(Records for the task Opens)

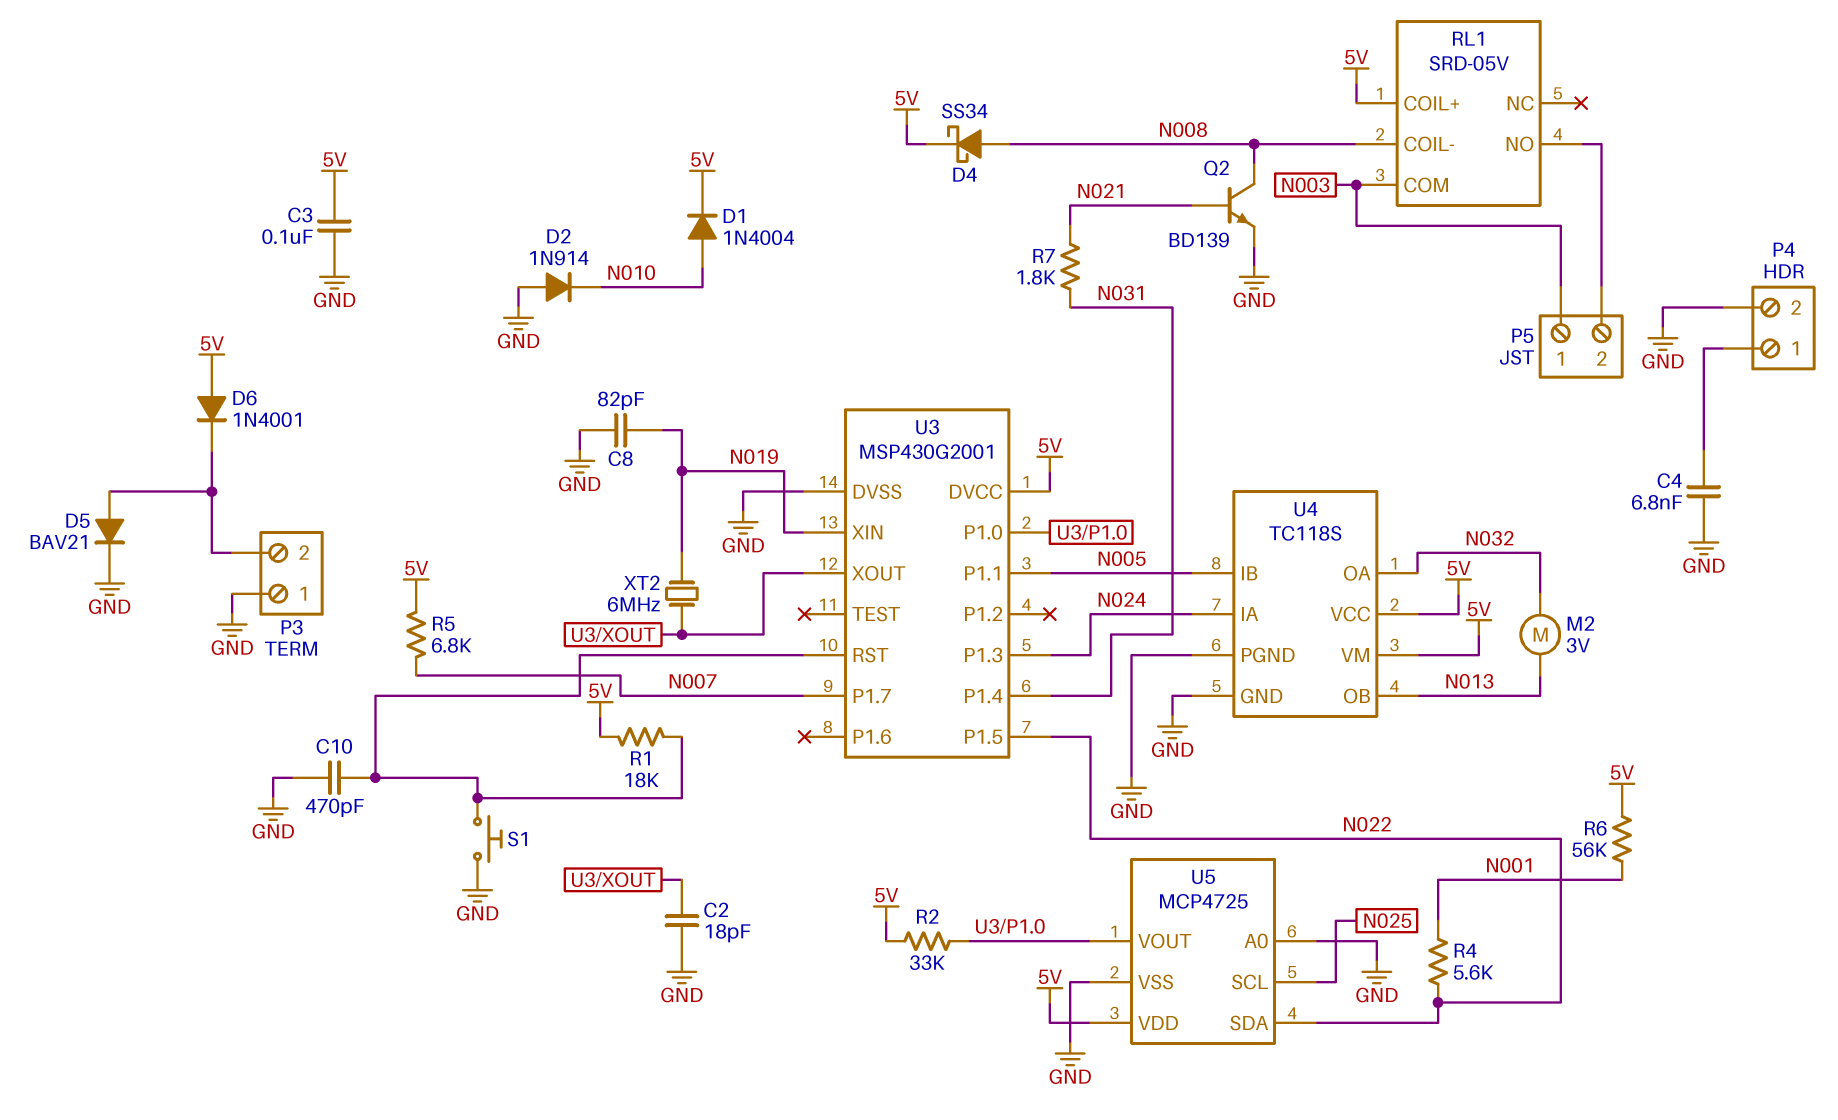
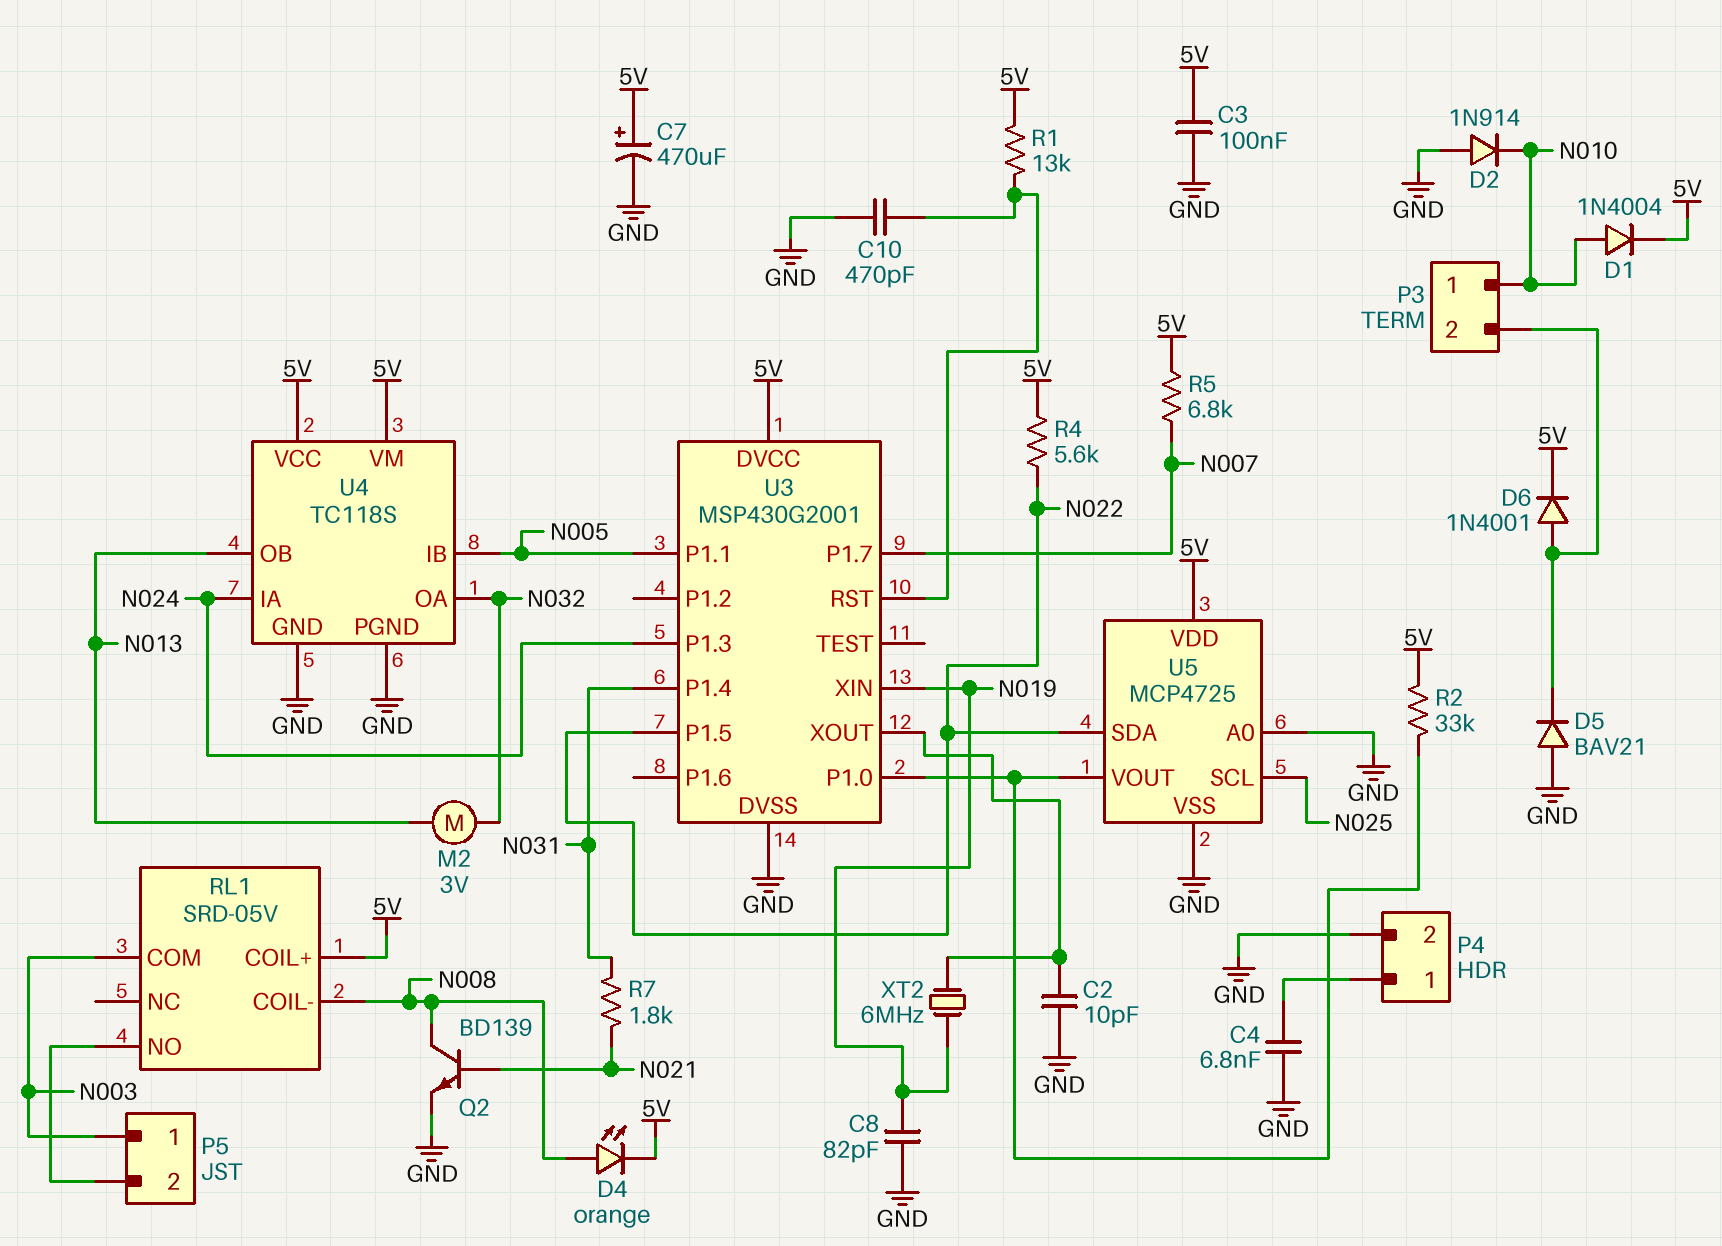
C2: 18pF (GND, U3/XOUT) -> 10pF (GND, U3/XOUT)
C7: none -> 470uF (plus 5V, minus GND)
D4: schottky SS34 (A N008, K 5V) -> LED orange (A N008, K 5V)
D5: diode BAV21 (A P3/2, K GND) -> diode BAV21 (A GND, K P3/2)
D6: diode 1N4001 (A 5V, K P3/2) -> diode 1N4001 (A P3/2, K 5V)
P3 pin 1: GND -> N010
R1: 18k (5V, U3/RST) -> 13k (5V, U3/RST)
R4: 5.6k (N001, N022) -> 5.6k (5V, N022)
R6: 56k (5V, N001) -> none
S1: button (GND, U3/RST) -> none

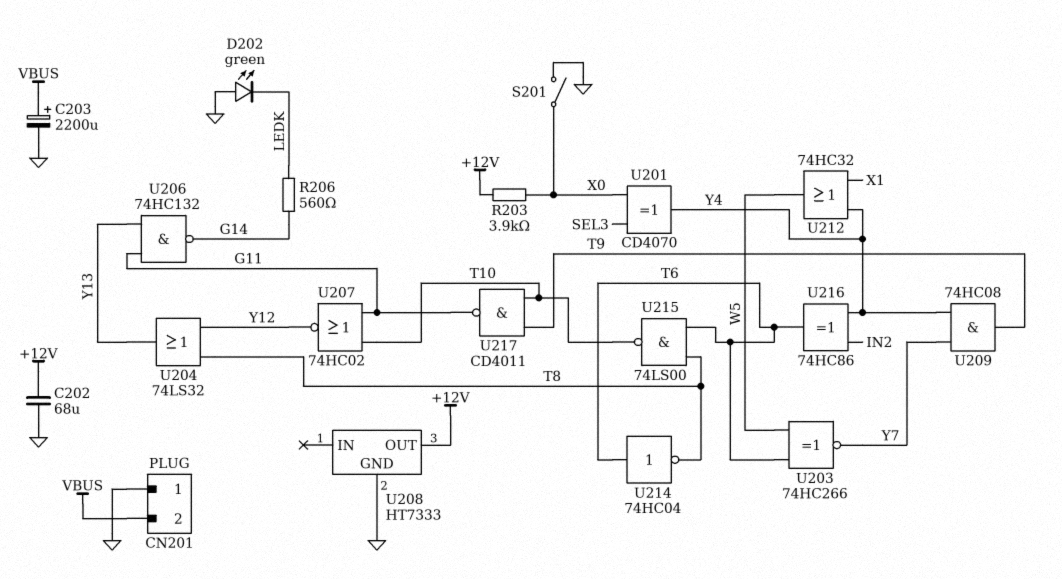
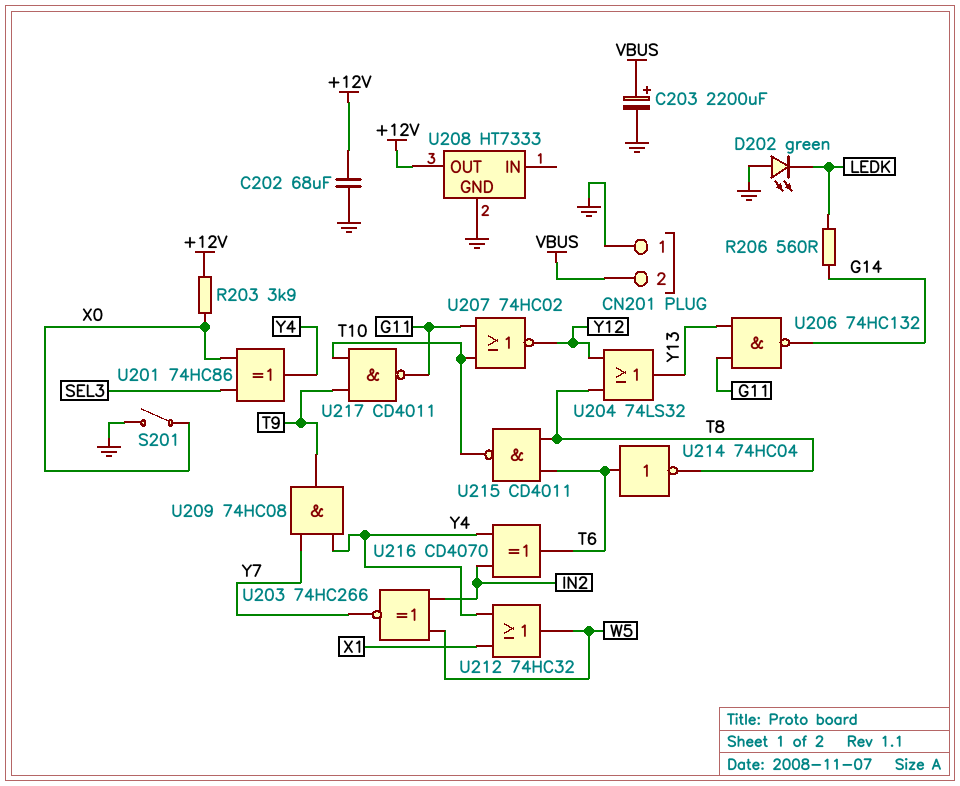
U201: XOR CD4070 (in SEL3, in X0, out Y4) -> XOR 74HC86 (in SEL3, in X0, out Y4)
U203: XNOR 74HC266 (in T6, in W5, out Y7) -> XNOR 74HC266 (in IN2, in W5, out Y7)
U215: NAND 74LS00 (in T6, in T8, out T10) -> NAND CD4011 (in T6, in T8, out T10)
U216: XOR 74HC86 (in IN2, in Y4, out T6) -> XOR CD4070 (in IN2, in Y4, out T6)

(Records for the task Closes)

Every line above goes into the copy unchanged; the pictures do not.

C2: 18pF (GND, U3/XOUT) -> 10pF (GND, U3/XOUT)
C7: none -> 470uF (plus 5V, minus GND)
D4: schottky SS34 (A N008, K 5V) -> LED orange (A N008, K 5V)
D5: diode BAV21 (A P3/2, K GND) -> diode BAV21 (A GND, K P3/2)
D6: diode 1N4001 (A 5V, K P3/2) -> diode 1N4001 (A P3/2, K 5V)
P3 pin 1: GND -> N010
R1: 18k (5V, U3/RST) -> 13k (5V, U3/RST)
R4: 5.6k (N001, N022) -> 5.6k (5V, N022)
R6: 56k (5V, N001) -> none
S1: button (GND, U3/RST) -> none

U201: XOR CD4070 (in SEL3, in X0, out Y4) -> XOR 74HC86 (in SEL3, in X0, out Y4)
U203: XNOR 74HC266 (in T6, in W5, out Y7) -> XNOR 74HC266 (in IN2, in W5, out Y7)
U215: NAND 74LS00 (in T6, in T8, out T10) -> NAND CD4011 (in T6, in T8, out T10)
U216: XOR 74HC86 (in IN2, in Y4, out T6) -> XOR CD4070 (in IN2, in Y4, out T6)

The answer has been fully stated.